Scene difference descriptions.
BEGIN

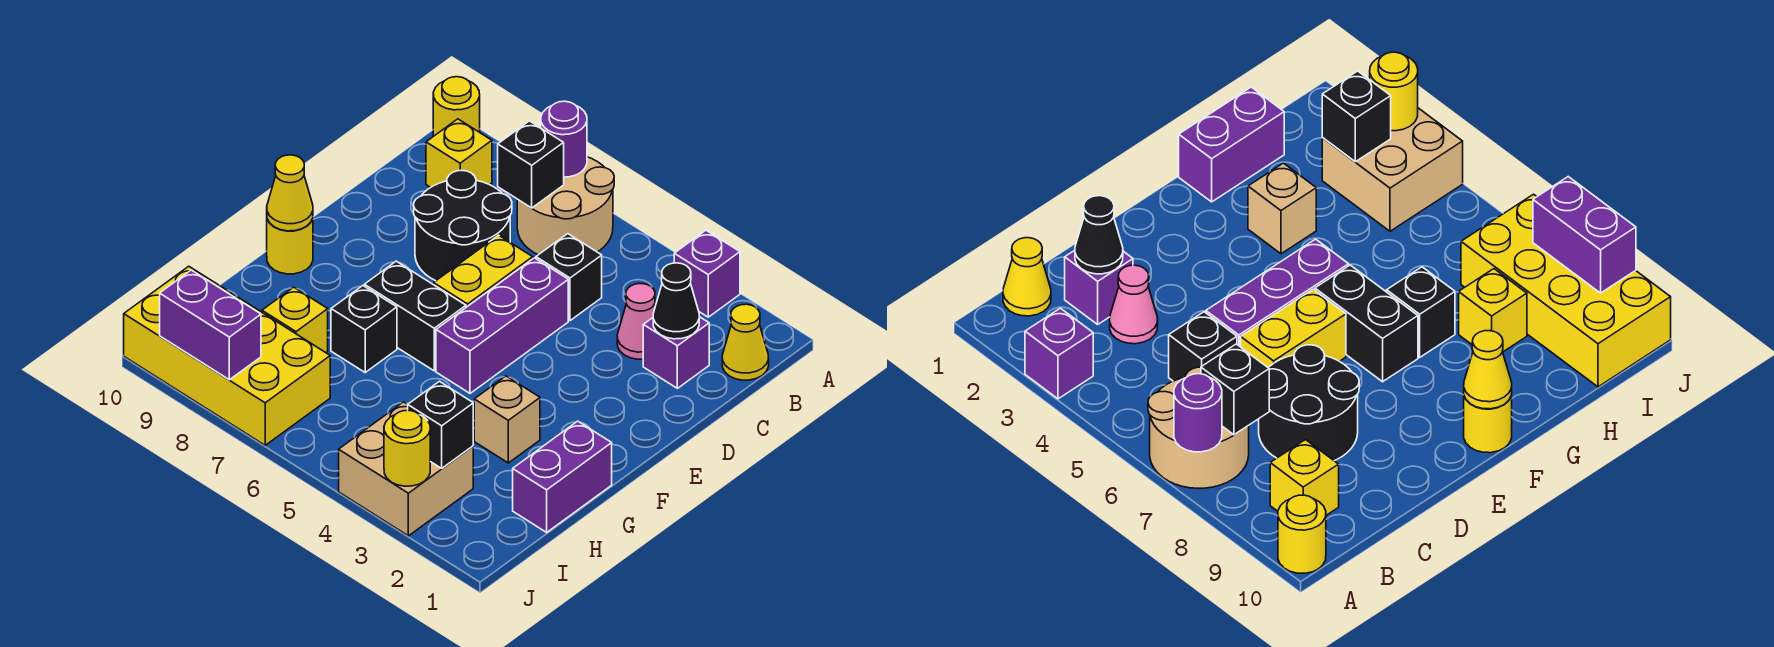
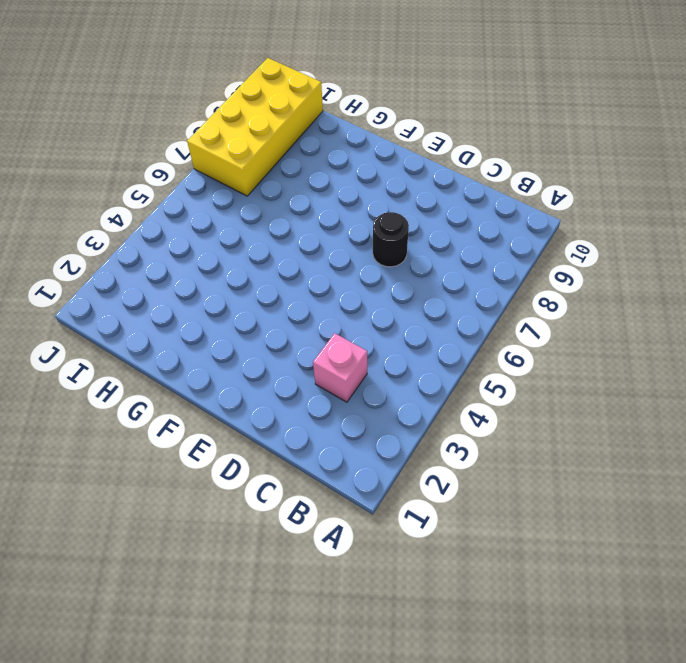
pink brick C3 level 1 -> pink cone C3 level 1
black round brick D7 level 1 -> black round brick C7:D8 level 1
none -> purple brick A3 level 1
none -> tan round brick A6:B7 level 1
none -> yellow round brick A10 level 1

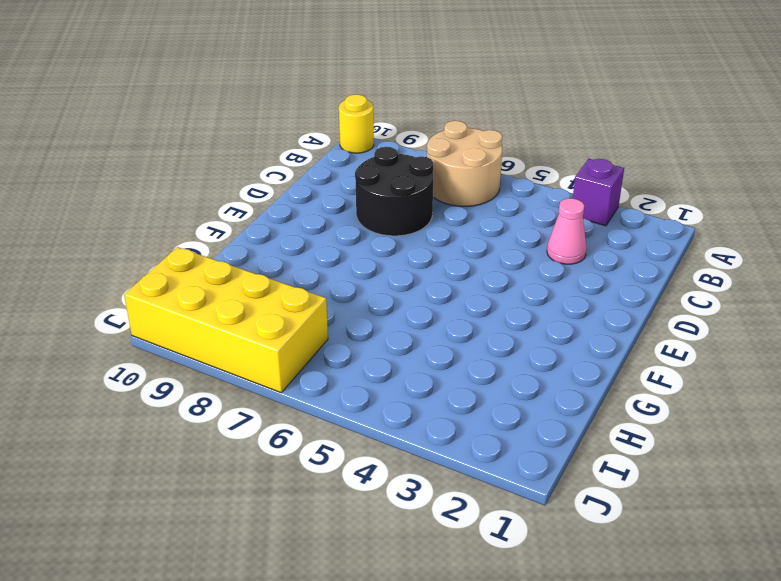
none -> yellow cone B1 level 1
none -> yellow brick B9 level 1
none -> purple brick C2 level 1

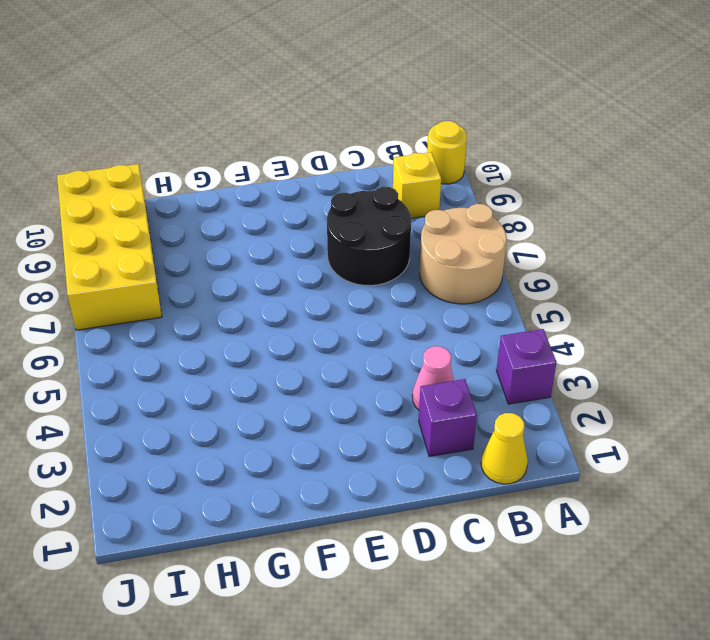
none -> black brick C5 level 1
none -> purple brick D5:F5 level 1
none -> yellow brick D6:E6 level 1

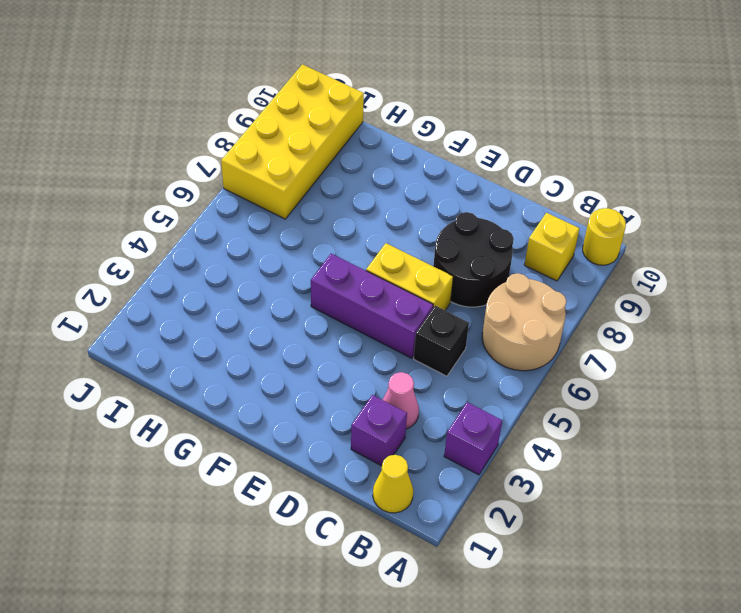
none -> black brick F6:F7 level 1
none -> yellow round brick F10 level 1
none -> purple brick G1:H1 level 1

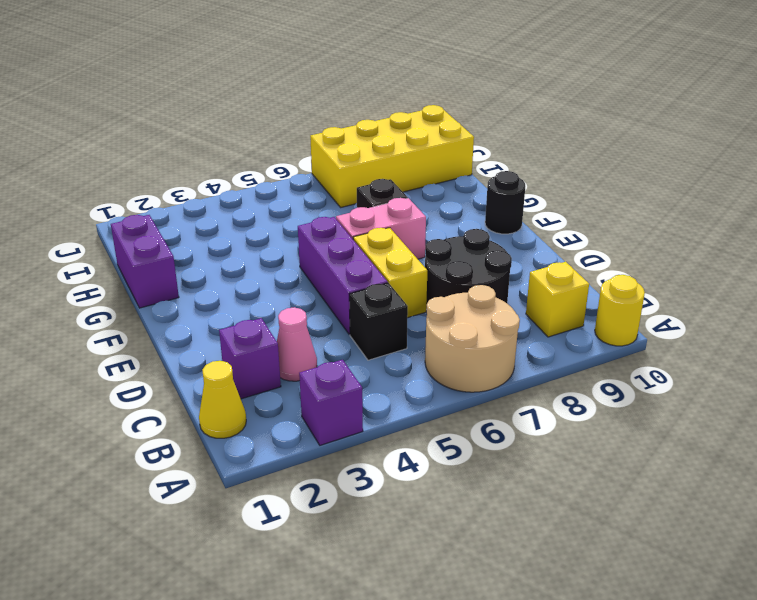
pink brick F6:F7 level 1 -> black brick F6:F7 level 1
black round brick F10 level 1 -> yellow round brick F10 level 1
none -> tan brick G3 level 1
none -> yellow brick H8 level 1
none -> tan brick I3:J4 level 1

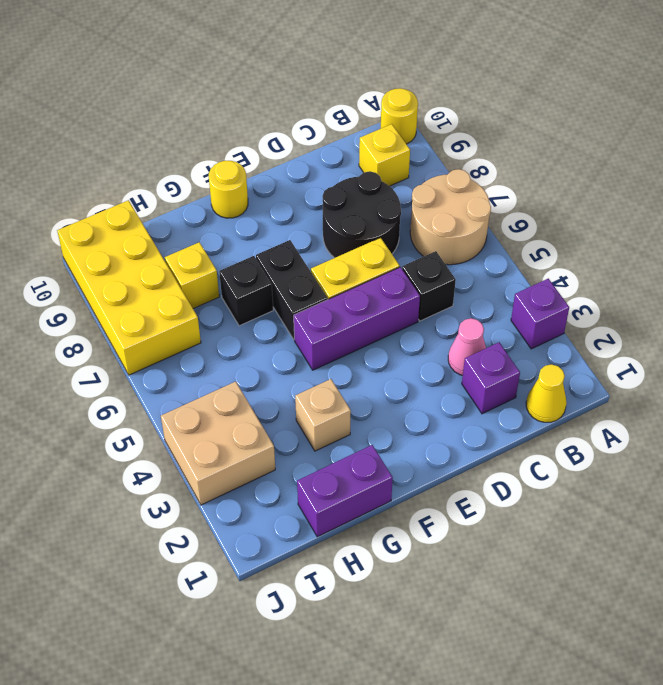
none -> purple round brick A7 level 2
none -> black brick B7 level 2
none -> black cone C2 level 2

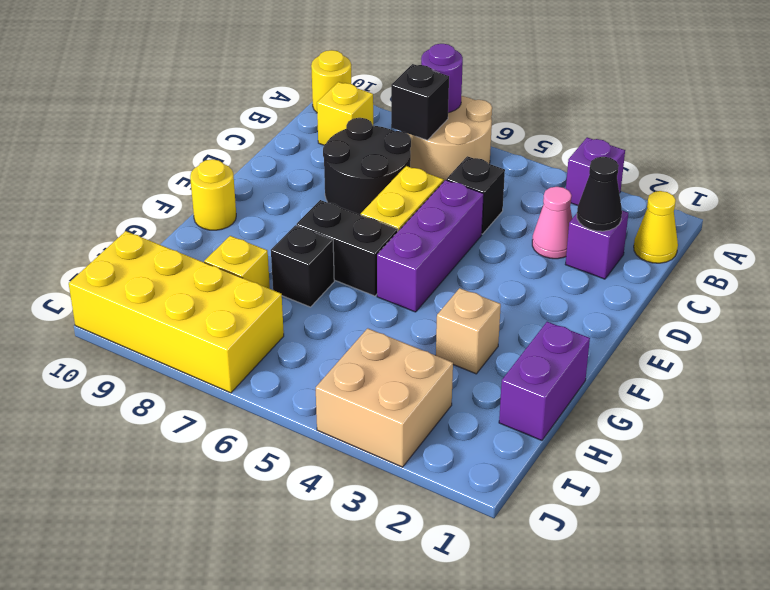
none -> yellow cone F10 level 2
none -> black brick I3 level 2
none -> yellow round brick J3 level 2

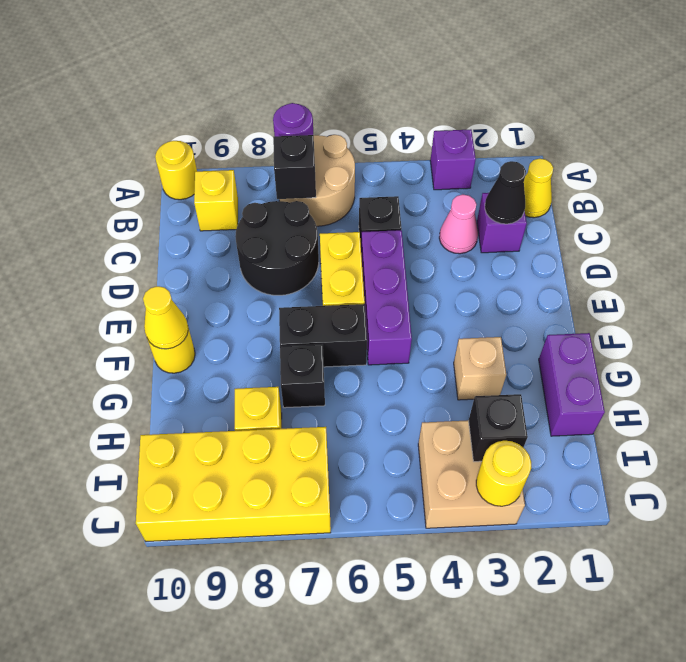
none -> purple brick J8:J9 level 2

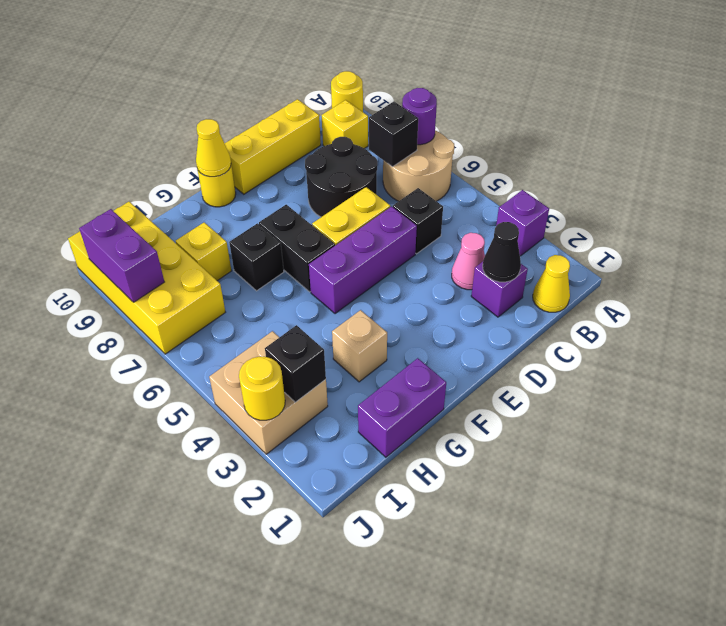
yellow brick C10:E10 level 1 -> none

END
BEGIN

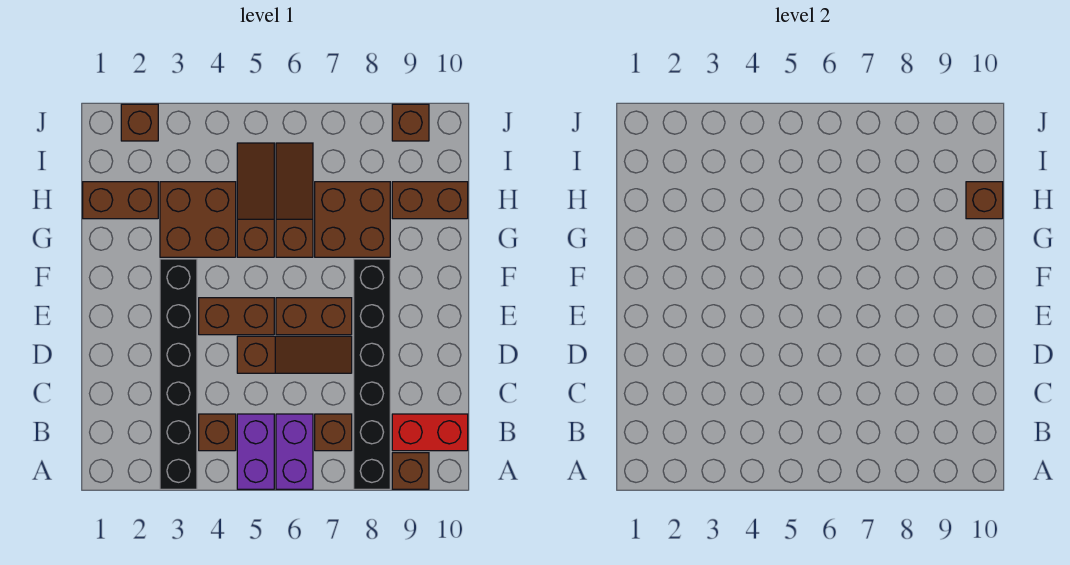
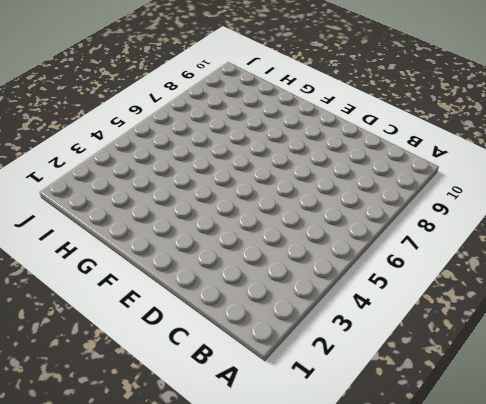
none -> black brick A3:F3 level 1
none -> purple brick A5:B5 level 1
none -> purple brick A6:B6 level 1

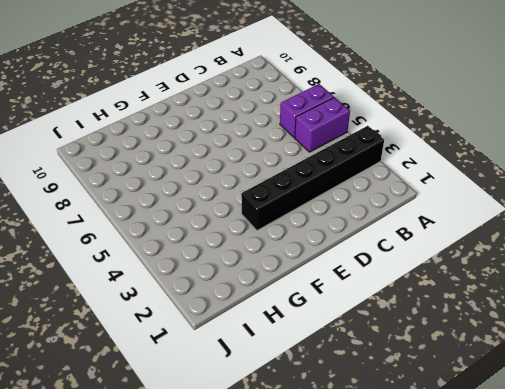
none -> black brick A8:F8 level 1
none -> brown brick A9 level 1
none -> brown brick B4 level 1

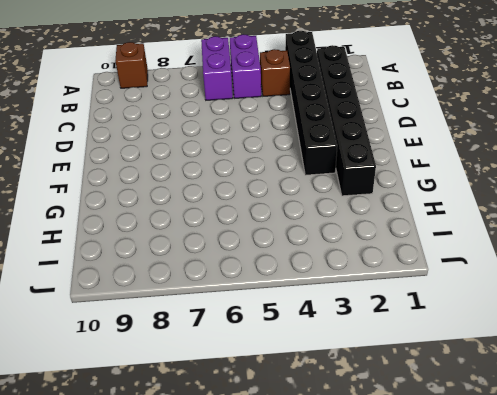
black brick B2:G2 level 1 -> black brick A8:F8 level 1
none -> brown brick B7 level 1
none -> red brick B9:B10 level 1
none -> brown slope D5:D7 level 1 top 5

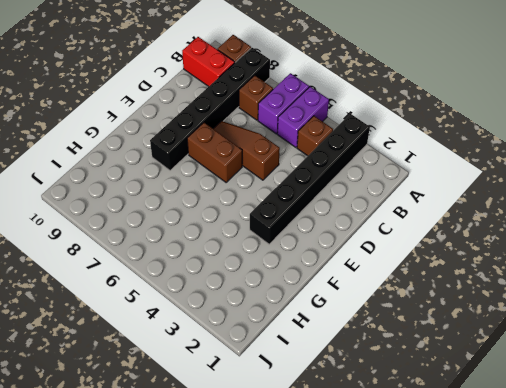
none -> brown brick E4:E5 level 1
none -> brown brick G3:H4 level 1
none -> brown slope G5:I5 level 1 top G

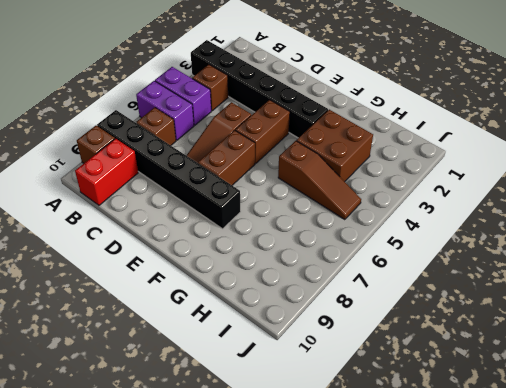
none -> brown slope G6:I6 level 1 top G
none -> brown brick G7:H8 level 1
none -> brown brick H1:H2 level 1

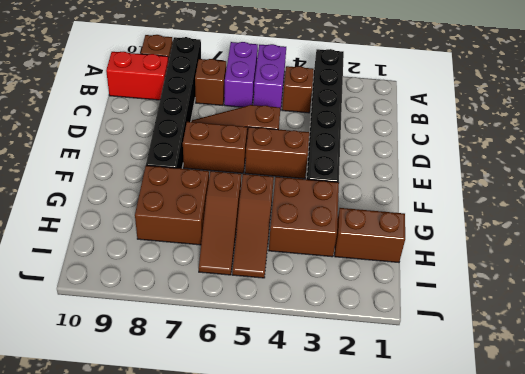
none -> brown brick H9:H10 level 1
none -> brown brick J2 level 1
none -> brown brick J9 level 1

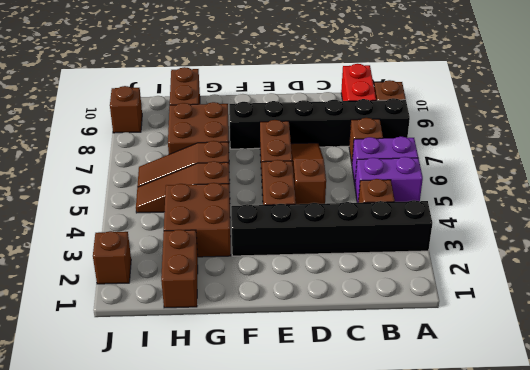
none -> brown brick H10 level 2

END

Exercise instructions. Repeat exactly, and only, the entries from the line with "pink brick C3 level 1 -> pink cone C3 level 1" through the line with "none -> black brick I3 level 2". Pictures are skipped.

Your response.
pink brick C3 level 1 -> pink cone C3 level 1
black round brick D7 level 1 -> black round brick C7:D8 level 1
none -> purple brick A3 level 1
none -> tan round brick A6:B7 level 1
none -> yellow round brick A10 level 1

none -> yellow cone B1 level 1
none -> yellow brick B9 level 1
none -> purple brick C2 level 1

none -> black brick C5 level 1
none -> purple brick D5:F5 level 1
none -> yellow brick D6:E6 level 1

none -> black brick F6:F7 level 1
none -> yellow round brick F10 level 1
none -> purple brick G1:H1 level 1

pink brick F6:F7 level 1 -> black brick F6:F7 level 1
black round brick F10 level 1 -> yellow round brick F10 level 1
none -> tan brick G3 level 1
none -> yellow brick H8 level 1
none -> tan brick I3:J4 level 1

none -> purple round brick A7 level 2
none -> black brick B7 level 2
none -> black cone C2 level 2

none -> yellow cone F10 level 2
none -> black brick I3 level 2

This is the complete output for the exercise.